## Activity
A single number is all that's needed: how many lines in the data contain the string "none".

[Before-and-after scene images]
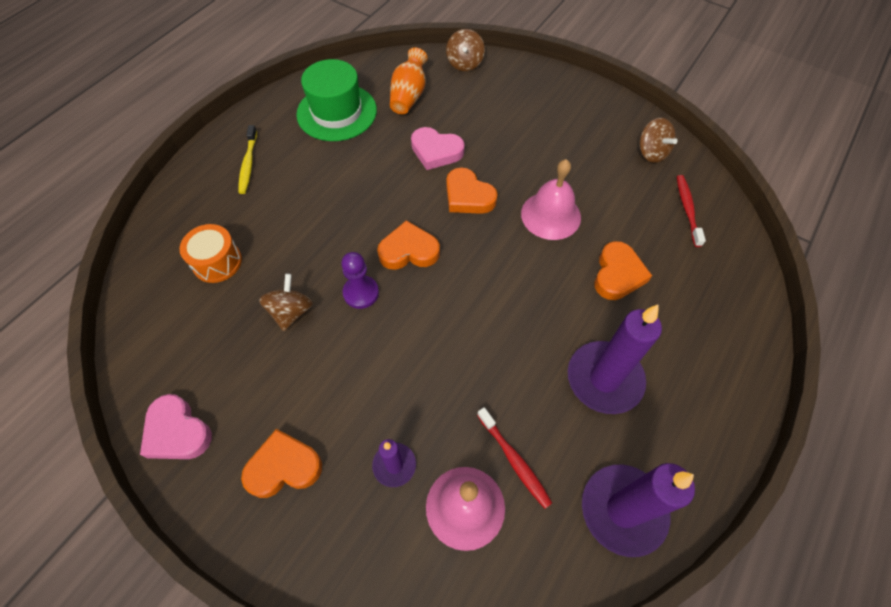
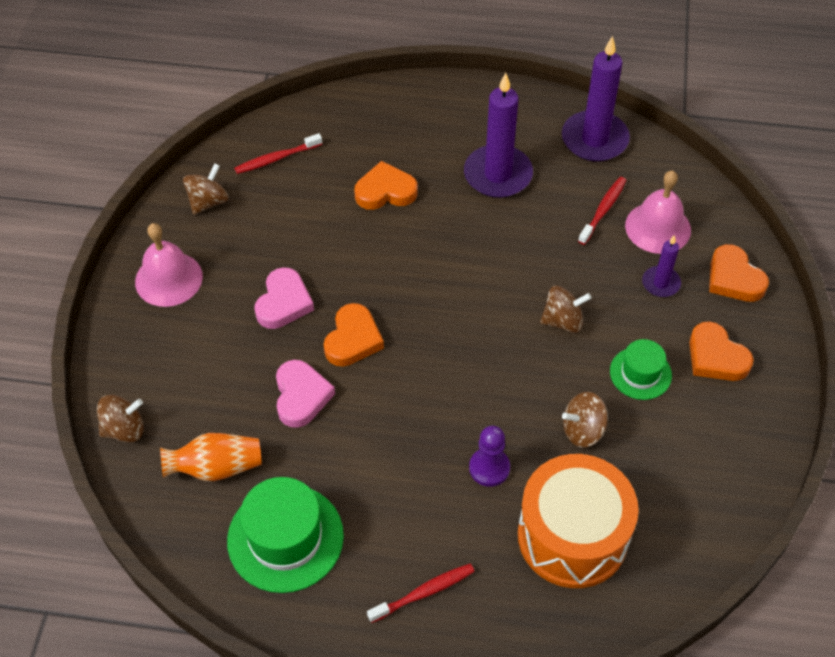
camera: 115 degrees left, 5 degrees down
pink heart [140,394,212,459] -> pink heart moved to [254,267,314,329]
orange drum [179,224,242,283] -> orange drum [518,454,639,588], size x1.87
yellow toothbrush [238,125,257,194] -> red toothbrush [367,564,475,623]
purple pawn [341,252,379,309] -> purple pawn moved to [469,426,510,487]
orange heart [377,220,440,270] -> orange heart moved to [709,244,769,302]
pink bell [521,159,581,240] -> pink bell moved to [135,223,203,307]
none -> brown spinning top [540,285,592,333]
none -> green hat [610,339,672,400]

## Solution to this task
2